**Object change listings**
----
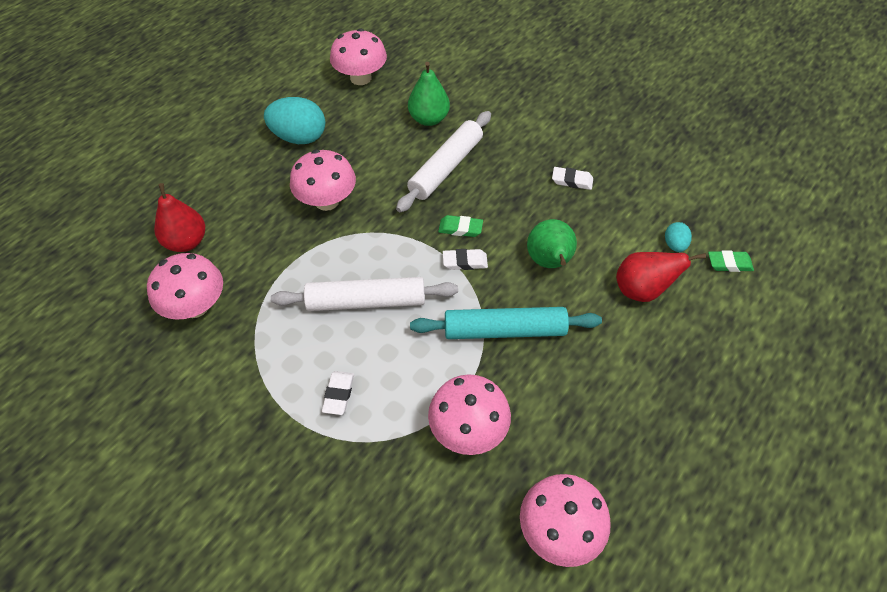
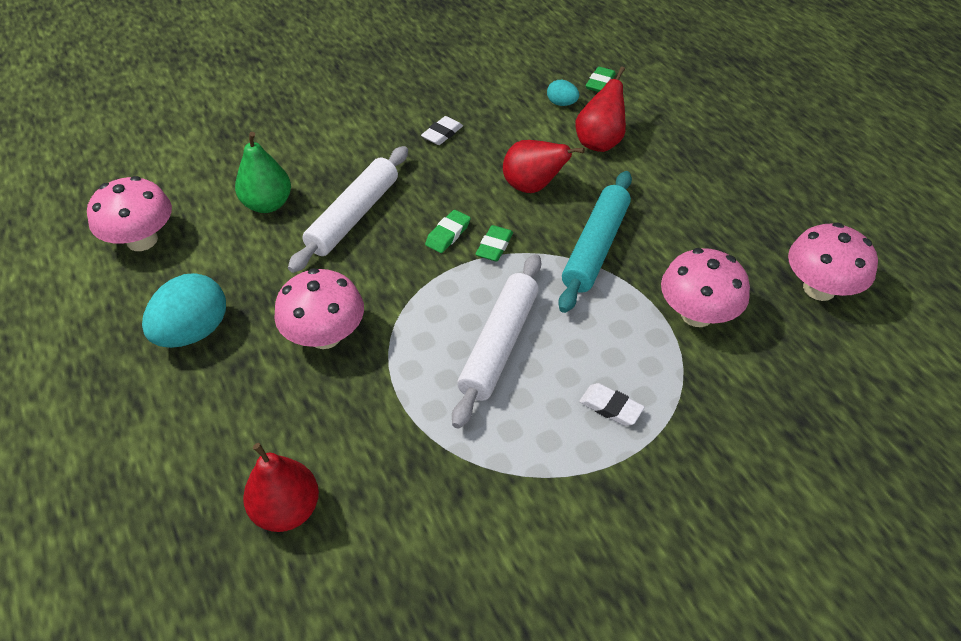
camera: 65 degrees left, 5 degrees down
pink mushroom [147,253,223,320] -> none
white rolling pin [396,111,491,212] -> white rolling pin turned 60 degrees clockwise [288,146,408,273]
white eraser [443,249,488,270] -> green eraser [476,225,513,262]
green pear [527,219,577,268] -> red pear [503,140,585,193]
----
**What the exercise asks**
Exact copies of the entries above are needed, with every picture removed.

**Expected answer**
camera: 65 degrees left, 5 degrees down
pink mushroom [147,253,223,320] -> none
white rolling pin [396,111,491,212] -> white rolling pin turned 60 degrees clockwise [288,146,408,273]
white eraser [443,249,488,270] -> green eraser [476,225,513,262]
green pear [527,219,577,268] -> red pear [503,140,585,193]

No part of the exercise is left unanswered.